PROVIDED DATA>

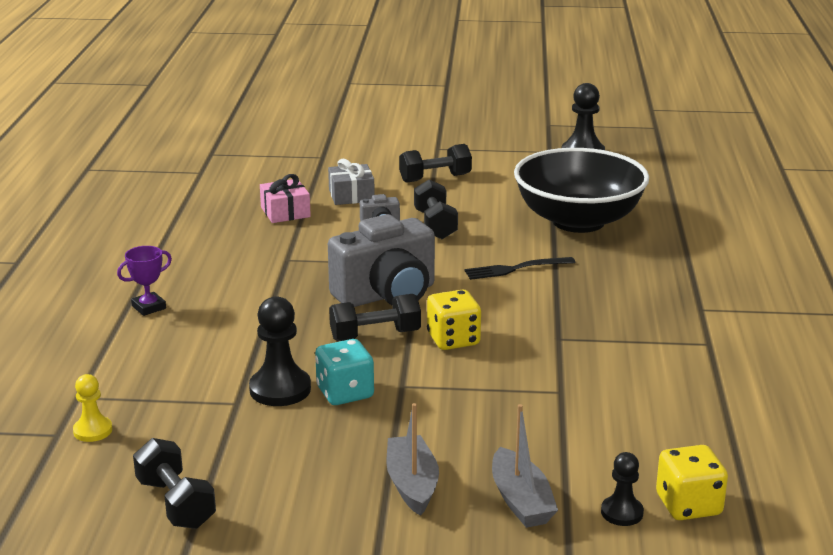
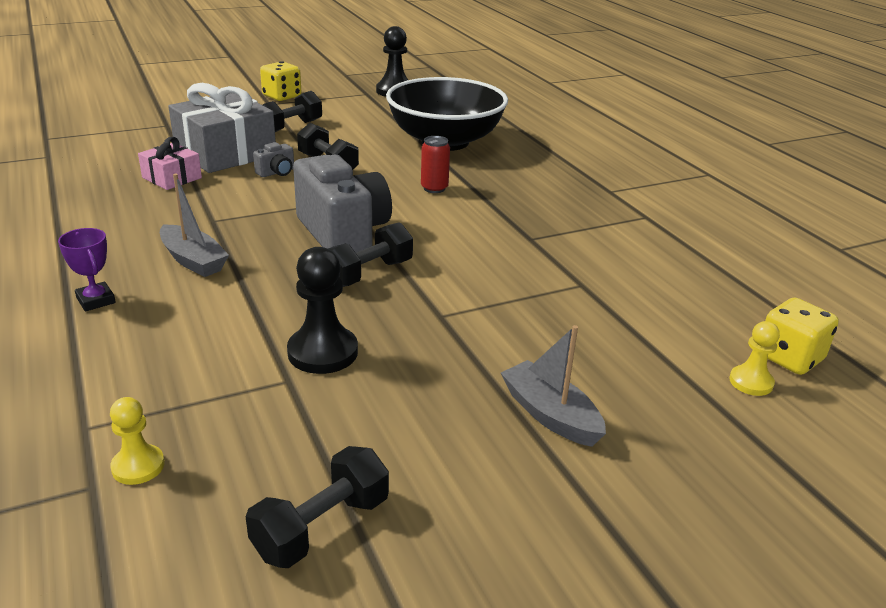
camera: 30 degrees left, 5 degrees up
(149, 307) = (96, 300): purple trophy -> purple trophy turned 60 degrees counterclockwise
(175, 503) = (321, 527): black dumbbell -> black dumbbell turned 75 degrees counterclockwise
(345, 393) = (393, 338): turquoise dice -> none
(351, 195) = (225, 153): grey gift -> grey gift, size x1.89
(387, 295) = (343, 233): grey camera -> grey camera turned 60 degrees counterclockwise
(453, 340) = (444, 260): yellow dice -> yellow dice (282, 96)
(515, 269) = (434, 188): black fork -> red can
(521, 501) = (661, 399): grey boat -> grey boat (193, 260)
(622, 512) = (751, 382): black pawn -> yellow pawn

ASSIGNMENT> Show the lines of the data that hold the word "dice".

TASK OUTPUT>
(345, 393) = (393, 338): turquoise dice -> none
(453, 340) = (444, 260): yellow dice -> yellow dice (282, 96)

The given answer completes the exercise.